(Items from a data source)
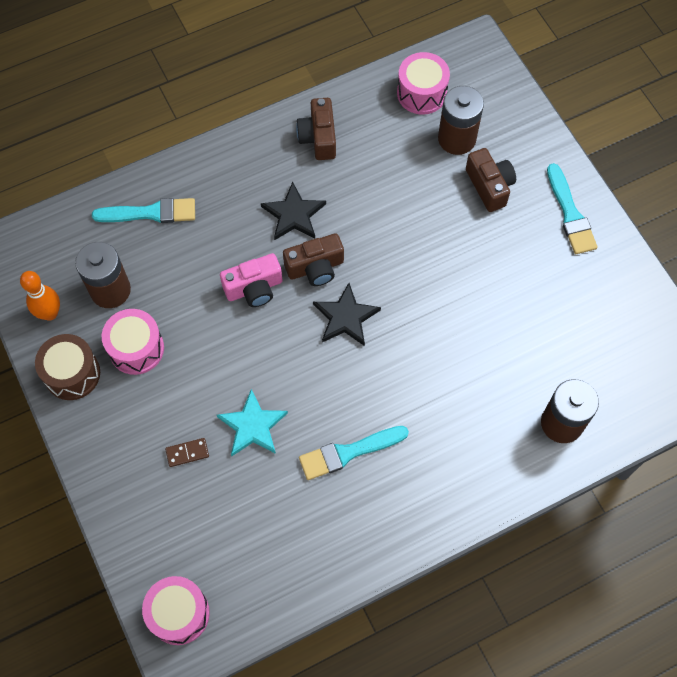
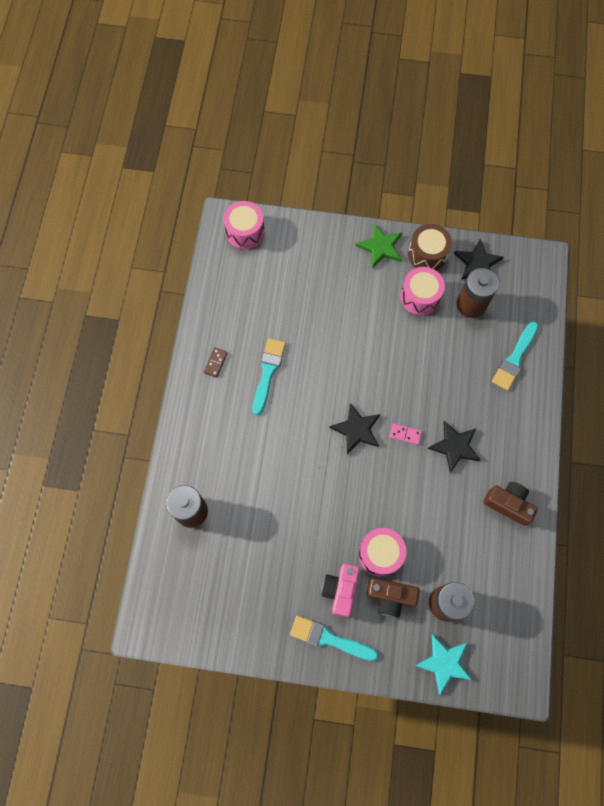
camera: 125 degrees right, 5 degrees up
(50, 313) = (477, 263): orange bowling pin -> black star
(95, 432) = (380, 247): none -> green star
(187, 453) = (332, 286): brown domino -> brown domino (216, 363)
(253, 426) = (323, 331): turquoise star -> turquoise star (444, 663)
(254, 288) = (415, 387): pink camera -> pink camera (340, 590)
(315, 268) = (405, 434): brown camera -> pink domino
(421, 93) = (502, 606): pink drum -> pink drum (380, 554)

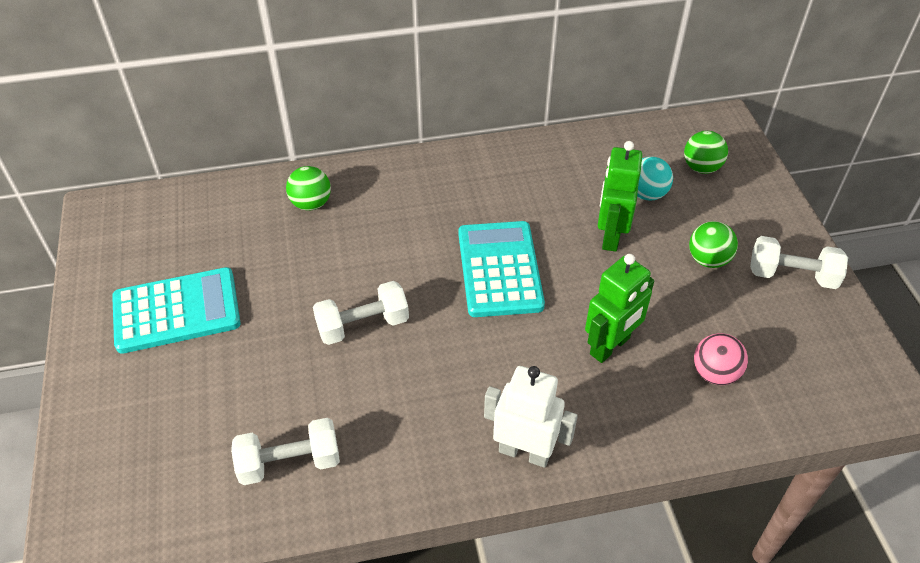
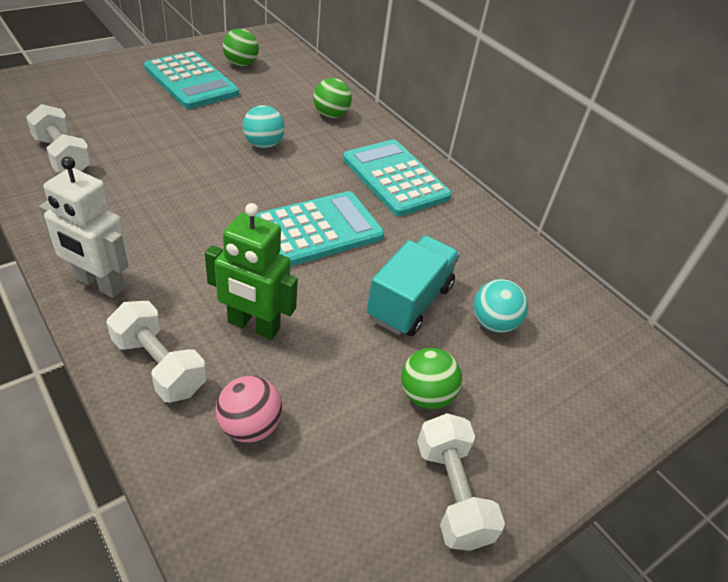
camera: 60 degrees right, 5 degrees down
(343, 274) = (263, 144): none -> turquoise ball
(363, 325) = (213, 164): white dumbbell -> white dumbbell (159, 365)
(442, 189) = (395, 178): none -> turquoise calculator
(524, 452) = (99, 284): white robot -> white robot turned 120 degrees clockwise
(610, 236) = (409, 302): green robot -> turquoise truck
(701, 167) = (574, 368): green ball -> green ball (241, 64)

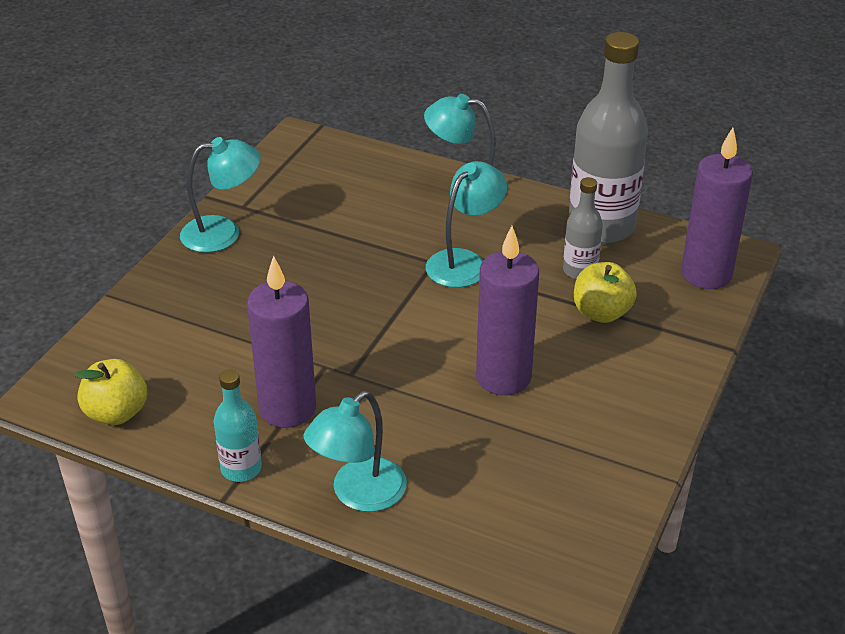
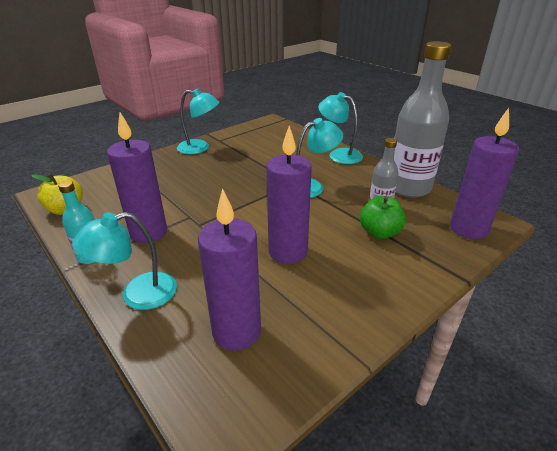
camera: 25 degrees right, 5 degrees down
(515, 494) = (236, 331): none -> purple candle
(601, 313) = (379, 232): yellow apple -> green apple

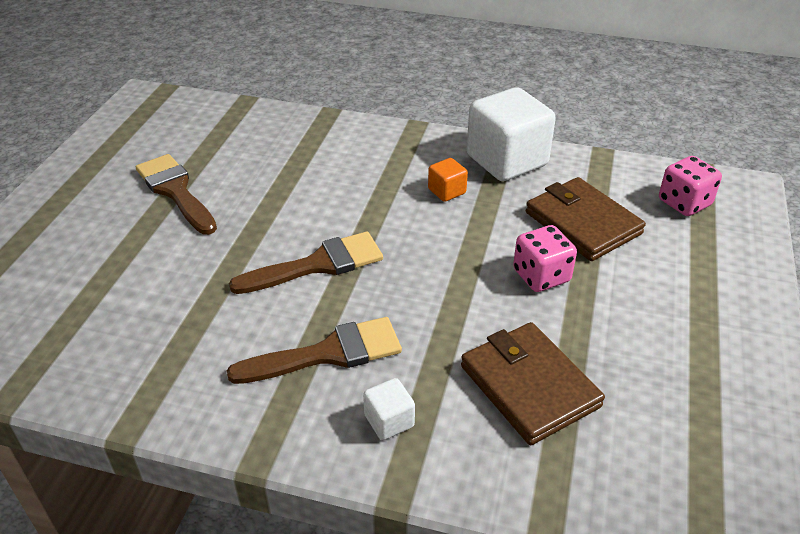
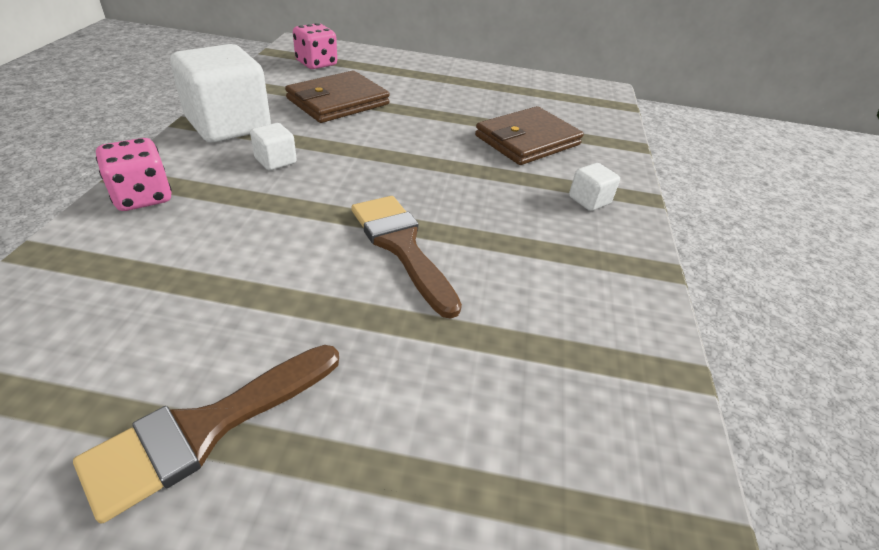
camera: 100 degrees left, 0 degrees up
(328, 353) = (530, 234): brown brush -> none
(447, 191) = (275, 161): orange cube -> white cube
(541, 276) = (407, 125): pink dice -> pink dice (143, 197)

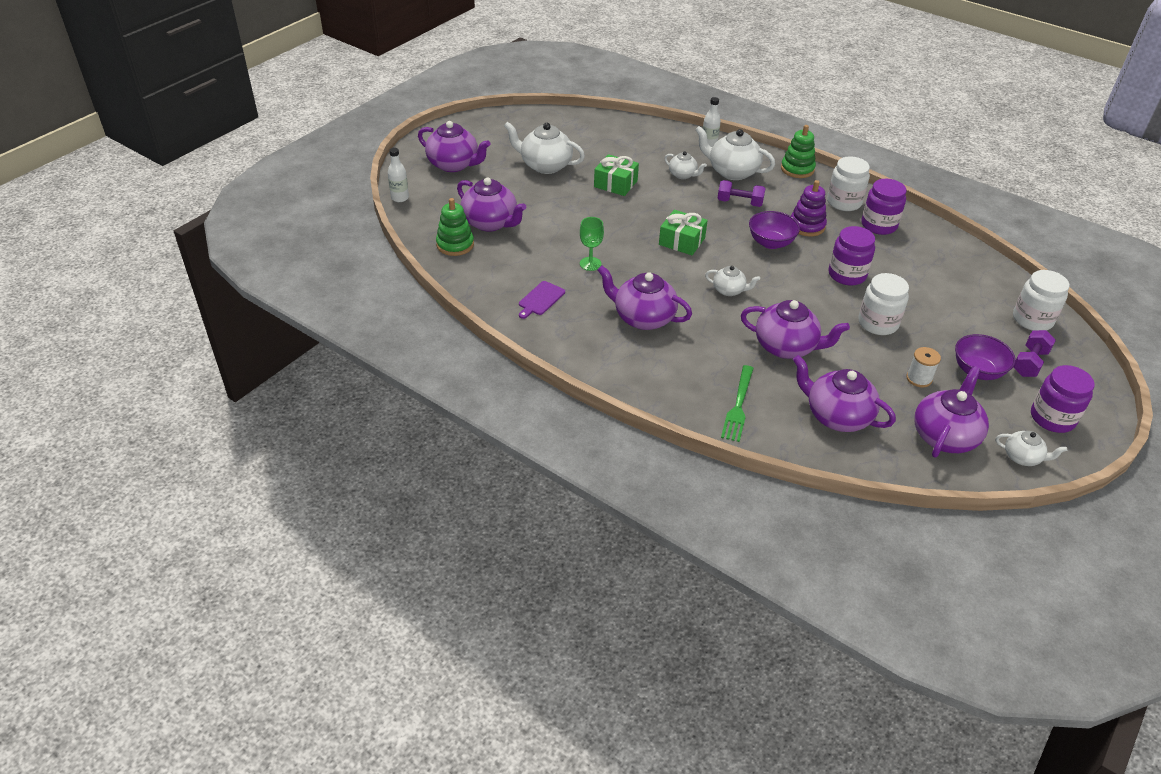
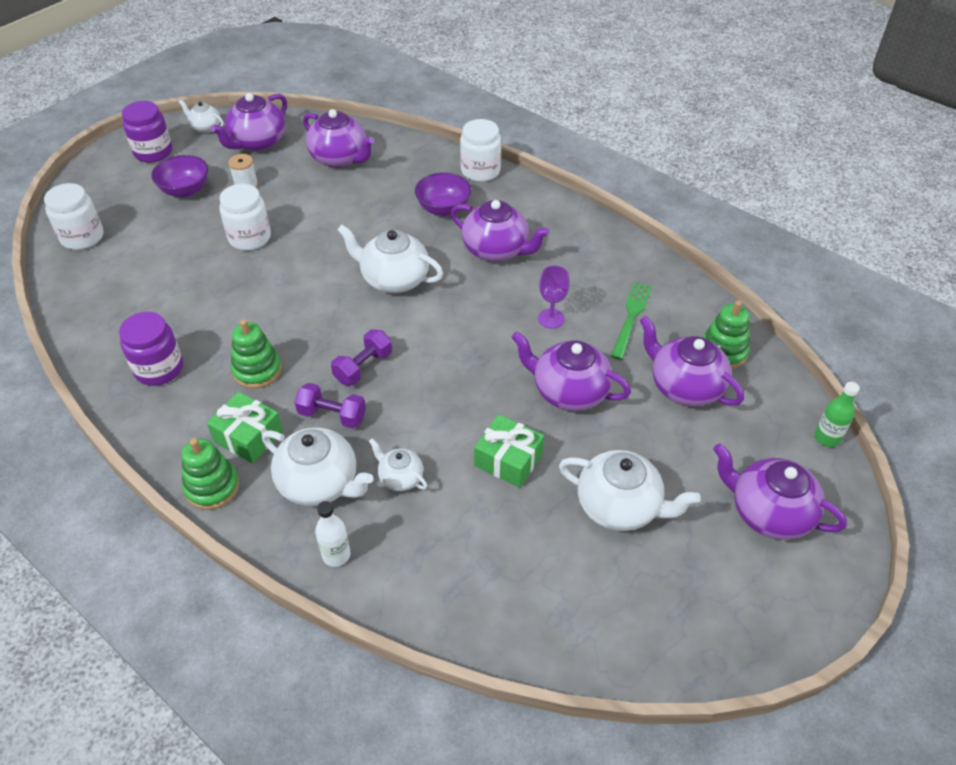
camera: 175 degrees left, 5 degrees up
(400, 198) = (827, 438): white bottle -> green bottle
(540, 299) = (607, 274): purple cutting board -> none
(590, 264) = (551, 318): green goblet -> purple goblet
(682, 241) = (432, 349): green gift -> green gift (248, 436)
(729, 290) = (394, 279): white teapot -> white teapot, size x1.82
(738, 406) = (423, 168): green fork -> green fork (631, 316)
(771, 243) = (318, 344): purple bowl -> purple bowl (443, 208)
(786, 347) = (357, 217): purple teapot -> purple teapot (569, 391)
(807, 226) = (257, 370): purple stacking toy -> green stacking toy
(844, 202) = (181, 412): white jar -> white jar (480, 171)
(847, 275) = (247, 295): purple jar -> none
(1029, 363) = (128, 196): purple dumbbell -> purple dumbbell (363, 367)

**Exercise aim**
Once the pictures are set aside, repeat the data above exactly.

**Result for this task**
camera: 125 degrees right, 5 degrees up
(50, 313) = (477, 263): orange bowling pin -> black star
(95, 432) = (380, 247): none -> green star
(187, 453) = (332, 286): brown domino -> brown domino (216, 363)
(253, 426) = (323, 331): turquoise star -> turquoise star (444, 663)
(254, 288) = (415, 387): pink camera -> pink camera (340, 590)
(315, 268) = (405, 434): brown camera -> pink domino
(421, 93) = (502, 606): pink drum -> pink drum (380, 554)

camera: 60 degrees right, 5 degrees down
(343, 274) = (263, 144): none -> turquoise ball
(363, 325) = (213, 164): white dumbbell -> white dumbbell (159, 365)
(442, 189) = (395, 178): none -> turquoise calculator
(524, 452) = (99, 284): white robot -> white robot turned 120 degrees clockwise
(610, 236) = (409, 302): green robot -> turquoise truck
(701, 167) = (574, 368): green ball -> green ball (241, 64)

camera: 25 degrees right, 5 degrees down
(515, 494) = (236, 331): none -> purple candle
(601, 313) = (379, 232): yellow apple -> green apple

camera: 100 degrees left, 0 degrees up
(328, 353) = (530, 234): brown brush -> none
(447, 191) = (275, 161): orange cube -> white cube
(541, 276) = (407, 125): pink dice -> pink dice (143, 197)

camera: 175 degrees left, 5 degrees up
(400, 198) = (827, 438): white bottle -> green bottle
(540, 299) = (607, 274): purple cutting board -> none
(590, 264) = (551, 318): green goblet -> purple goblet
(682, 241) = (432, 349): green gift -> green gift (248, 436)
(729, 290) = (394, 279): white teapot -> white teapot, size x1.82
(738, 406) = (423, 168): green fork -> green fork (631, 316)
(771, 243) = (318, 344): purple bowl -> purple bowl (443, 208)
(786, 347) = (357, 217): purple teapot -> purple teapot (569, 391)
(807, 226) = (257, 370): purple stacking toy -> green stacking toy
(844, 202) = (181, 412): white jar -> white jar (480, 171)
(847, 275) = (247, 295): purple jar -> none
(1029, 363) = (128, 196): purple dumbbell -> purple dumbbell (363, 367)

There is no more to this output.